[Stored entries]

-- Opening Marker --

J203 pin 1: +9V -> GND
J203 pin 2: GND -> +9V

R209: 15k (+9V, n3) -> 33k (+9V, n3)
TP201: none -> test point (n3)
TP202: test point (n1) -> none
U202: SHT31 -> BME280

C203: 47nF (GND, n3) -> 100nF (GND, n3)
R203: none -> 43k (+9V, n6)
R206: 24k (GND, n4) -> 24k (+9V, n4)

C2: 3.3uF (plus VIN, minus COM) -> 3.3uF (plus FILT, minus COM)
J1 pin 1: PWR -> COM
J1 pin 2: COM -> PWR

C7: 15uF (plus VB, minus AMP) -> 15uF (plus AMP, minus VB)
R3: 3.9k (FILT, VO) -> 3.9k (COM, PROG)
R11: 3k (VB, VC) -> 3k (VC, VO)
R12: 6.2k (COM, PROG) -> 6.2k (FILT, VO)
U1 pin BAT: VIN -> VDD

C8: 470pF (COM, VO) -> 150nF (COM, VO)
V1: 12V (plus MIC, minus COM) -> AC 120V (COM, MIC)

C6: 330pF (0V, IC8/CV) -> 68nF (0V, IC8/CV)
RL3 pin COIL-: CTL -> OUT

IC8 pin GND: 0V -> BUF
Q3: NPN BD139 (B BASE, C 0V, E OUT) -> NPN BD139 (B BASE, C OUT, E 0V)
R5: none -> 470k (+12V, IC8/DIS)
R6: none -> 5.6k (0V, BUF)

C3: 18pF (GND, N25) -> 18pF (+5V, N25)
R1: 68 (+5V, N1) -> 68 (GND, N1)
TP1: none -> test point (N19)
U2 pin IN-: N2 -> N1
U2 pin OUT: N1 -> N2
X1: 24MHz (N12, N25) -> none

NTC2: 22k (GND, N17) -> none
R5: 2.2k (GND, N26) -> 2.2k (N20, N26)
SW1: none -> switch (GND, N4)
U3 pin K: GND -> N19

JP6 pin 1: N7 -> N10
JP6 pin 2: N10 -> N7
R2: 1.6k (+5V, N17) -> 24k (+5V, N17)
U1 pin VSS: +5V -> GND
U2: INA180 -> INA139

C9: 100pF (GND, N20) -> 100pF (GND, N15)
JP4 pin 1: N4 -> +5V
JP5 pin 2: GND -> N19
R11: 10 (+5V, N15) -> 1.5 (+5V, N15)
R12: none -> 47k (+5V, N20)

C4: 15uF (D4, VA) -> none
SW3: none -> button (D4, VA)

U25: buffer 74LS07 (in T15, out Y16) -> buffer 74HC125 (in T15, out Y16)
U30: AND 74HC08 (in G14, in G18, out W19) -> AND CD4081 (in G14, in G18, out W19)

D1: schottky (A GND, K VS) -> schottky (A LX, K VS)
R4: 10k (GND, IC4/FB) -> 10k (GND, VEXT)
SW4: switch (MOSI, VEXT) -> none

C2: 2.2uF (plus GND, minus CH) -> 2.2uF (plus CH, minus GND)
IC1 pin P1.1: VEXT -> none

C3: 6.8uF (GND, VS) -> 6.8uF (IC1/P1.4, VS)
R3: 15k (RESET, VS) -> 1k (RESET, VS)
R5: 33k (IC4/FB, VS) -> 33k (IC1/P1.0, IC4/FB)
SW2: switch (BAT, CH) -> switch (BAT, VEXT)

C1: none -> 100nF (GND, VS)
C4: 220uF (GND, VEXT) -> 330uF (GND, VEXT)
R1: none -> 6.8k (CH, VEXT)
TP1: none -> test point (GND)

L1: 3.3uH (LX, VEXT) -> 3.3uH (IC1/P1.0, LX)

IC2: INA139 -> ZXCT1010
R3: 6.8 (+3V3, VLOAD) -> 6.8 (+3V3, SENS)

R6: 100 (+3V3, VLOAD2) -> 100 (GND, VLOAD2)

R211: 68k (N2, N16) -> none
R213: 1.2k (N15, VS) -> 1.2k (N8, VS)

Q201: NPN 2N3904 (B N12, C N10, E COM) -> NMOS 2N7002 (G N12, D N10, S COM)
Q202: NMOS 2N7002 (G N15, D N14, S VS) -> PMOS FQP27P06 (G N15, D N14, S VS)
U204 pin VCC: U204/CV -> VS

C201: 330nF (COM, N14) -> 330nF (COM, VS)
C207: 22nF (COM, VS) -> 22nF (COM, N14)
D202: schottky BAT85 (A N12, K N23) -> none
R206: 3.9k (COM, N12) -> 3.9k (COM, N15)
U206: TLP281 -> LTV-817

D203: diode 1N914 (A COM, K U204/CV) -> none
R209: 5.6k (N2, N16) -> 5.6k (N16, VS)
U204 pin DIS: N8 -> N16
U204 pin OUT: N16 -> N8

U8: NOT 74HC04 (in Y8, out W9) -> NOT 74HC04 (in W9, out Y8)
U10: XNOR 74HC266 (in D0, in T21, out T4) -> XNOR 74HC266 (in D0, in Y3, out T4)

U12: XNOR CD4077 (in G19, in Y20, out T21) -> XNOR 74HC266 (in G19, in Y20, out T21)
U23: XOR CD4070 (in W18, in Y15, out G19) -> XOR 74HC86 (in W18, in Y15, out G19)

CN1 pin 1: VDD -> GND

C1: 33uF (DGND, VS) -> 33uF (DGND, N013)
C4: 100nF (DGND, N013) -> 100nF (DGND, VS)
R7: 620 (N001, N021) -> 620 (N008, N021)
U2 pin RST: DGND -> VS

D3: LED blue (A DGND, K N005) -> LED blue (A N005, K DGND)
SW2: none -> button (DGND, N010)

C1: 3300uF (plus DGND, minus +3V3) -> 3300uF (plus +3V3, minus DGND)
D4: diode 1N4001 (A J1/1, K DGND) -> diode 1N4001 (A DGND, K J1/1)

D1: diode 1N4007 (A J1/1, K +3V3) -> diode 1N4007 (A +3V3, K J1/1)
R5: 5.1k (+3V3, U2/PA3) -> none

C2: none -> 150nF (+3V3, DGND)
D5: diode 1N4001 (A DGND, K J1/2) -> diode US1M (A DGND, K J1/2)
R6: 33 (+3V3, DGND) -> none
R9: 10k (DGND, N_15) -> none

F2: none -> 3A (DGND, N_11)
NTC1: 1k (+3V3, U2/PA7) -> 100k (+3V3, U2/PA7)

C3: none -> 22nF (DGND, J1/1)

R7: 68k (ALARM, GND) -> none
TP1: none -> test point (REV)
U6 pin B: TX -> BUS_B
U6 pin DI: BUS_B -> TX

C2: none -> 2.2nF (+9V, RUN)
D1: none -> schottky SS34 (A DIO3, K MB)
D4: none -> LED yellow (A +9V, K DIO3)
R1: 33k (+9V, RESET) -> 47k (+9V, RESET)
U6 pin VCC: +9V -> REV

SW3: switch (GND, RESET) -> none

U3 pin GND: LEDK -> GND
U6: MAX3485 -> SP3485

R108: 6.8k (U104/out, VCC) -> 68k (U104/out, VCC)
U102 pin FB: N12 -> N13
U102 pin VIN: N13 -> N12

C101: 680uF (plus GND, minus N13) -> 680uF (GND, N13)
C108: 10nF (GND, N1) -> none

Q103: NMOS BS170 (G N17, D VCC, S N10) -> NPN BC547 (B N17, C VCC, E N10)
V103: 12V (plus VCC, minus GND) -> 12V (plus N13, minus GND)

-- Closing Marker --

WHAT YOU ARE ASKED TO DO:
Collect every line above that contains the word "switch".

ANSWER TO THE PROBLEM:
SW1: none -> switch (GND, N4)
SW4: switch (MOSI, VEXT) -> none
SW2: switch (BAT, CH) -> switch (BAT, VEXT)
SW3: switch (GND, RESET) -> none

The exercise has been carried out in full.